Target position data
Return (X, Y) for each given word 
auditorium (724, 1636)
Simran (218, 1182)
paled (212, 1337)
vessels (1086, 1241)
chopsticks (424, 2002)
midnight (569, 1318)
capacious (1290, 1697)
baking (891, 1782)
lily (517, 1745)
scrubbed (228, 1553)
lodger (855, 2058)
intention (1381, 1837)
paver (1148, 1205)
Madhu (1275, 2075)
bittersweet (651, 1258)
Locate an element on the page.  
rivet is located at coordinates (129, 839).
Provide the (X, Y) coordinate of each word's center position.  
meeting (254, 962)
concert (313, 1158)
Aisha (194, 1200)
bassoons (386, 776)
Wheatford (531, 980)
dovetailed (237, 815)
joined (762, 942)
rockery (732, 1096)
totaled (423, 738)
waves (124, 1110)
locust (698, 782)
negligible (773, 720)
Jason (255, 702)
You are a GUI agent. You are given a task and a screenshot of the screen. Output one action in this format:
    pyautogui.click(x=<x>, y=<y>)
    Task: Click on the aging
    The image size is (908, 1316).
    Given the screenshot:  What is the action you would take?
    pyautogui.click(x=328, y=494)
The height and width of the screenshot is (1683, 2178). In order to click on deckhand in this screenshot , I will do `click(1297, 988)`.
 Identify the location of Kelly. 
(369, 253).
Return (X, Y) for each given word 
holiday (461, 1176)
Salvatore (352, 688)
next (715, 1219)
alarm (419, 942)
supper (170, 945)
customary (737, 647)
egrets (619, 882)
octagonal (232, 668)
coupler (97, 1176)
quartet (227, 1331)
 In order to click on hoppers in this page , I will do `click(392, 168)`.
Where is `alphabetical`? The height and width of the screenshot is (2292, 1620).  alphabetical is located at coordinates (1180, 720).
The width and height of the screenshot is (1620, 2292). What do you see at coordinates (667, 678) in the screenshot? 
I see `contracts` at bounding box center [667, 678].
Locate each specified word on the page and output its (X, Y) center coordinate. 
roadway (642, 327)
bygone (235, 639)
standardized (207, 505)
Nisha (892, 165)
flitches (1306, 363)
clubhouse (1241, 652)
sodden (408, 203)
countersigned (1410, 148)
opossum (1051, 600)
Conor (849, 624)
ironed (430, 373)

(Written problem): Copy the data above line for line, without altering anything.

(Solution):
Return (X, Y) for each given word 
auditorium (724, 1636)
Simran (218, 1182)
paled (212, 1337)
vessels (1086, 1241)
chopsticks (424, 2002)
midnight (569, 1318)
capacious (1290, 1697)
baking (891, 1782)
lily (517, 1745)
scrubbed (228, 1553)
lodger (855, 2058)
intention (1381, 1837)
paver (1148, 1205)
Madhu (1275, 2075)
bittersweet (651, 1258)
Locate an element on the page.  
rivet is located at coordinates (129, 839).
Provide the (X, Y) coordinate of each word's center position.  
meeting (254, 962)
concert (313, 1158)
Aisha (194, 1200)
bassoons (386, 776)
Wheatford (531, 980)
dovetailed (237, 815)
joined (762, 942)
rockery (732, 1096)
totaled (423, 738)
waves (124, 1110)
locust (698, 782)
negligible (773, 720)
Jason (255, 702)
You are a GUI agent. You are given a task and a screenshot of the screen. Output one action in this format:
    pyautogui.click(x=<x>, y=<y>)
    Task: Click on the aging
    The image size is (908, 1316).
    Given the screenshot:  What is the action you would take?
    pyautogui.click(x=328, y=494)
The height and width of the screenshot is (1683, 2178). In order to click on deckhand in this screenshot , I will do `click(1297, 988)`.
 Identify the location of Kelly. 
(369, 253).
Return (X, Y) for each given word 
holiday (461, 1176)
Salvatore (352, 688)
next (715, 1219)
alarm (419, 942)
supper (170, 945)
customary (737, 647)
egrets (619, 882)
octagonal (232, 668)
coupler (97, 1176)
quartet (227, 1331)
 In order to click on hoppers in this page , I will do `click(392, 168)`.
Where is `alphabetical`? The height and width of the screenshot is (2292, 1620).  alphabetical is located at coordinates (1180, 720).
The width and height of the screenshot is (1620, 2292). What do you see at coordinates (667, 678) in the screenshot? 
I see `contracts` at bounding box center [667, 678].
Locate each specified word on the page and output its (X, Y) center coordinate. 
roadway (642, 327)
bygone (235, 639)
standardized (207, 505)
Nisha (892, 165)
flitches (1306, 363)
clubhouse (1241, 652)
sodden (408, 203)
countersigned (1410, 148)
opossum (1051, 600)
Conor (849, 624)
ironed (430, 373)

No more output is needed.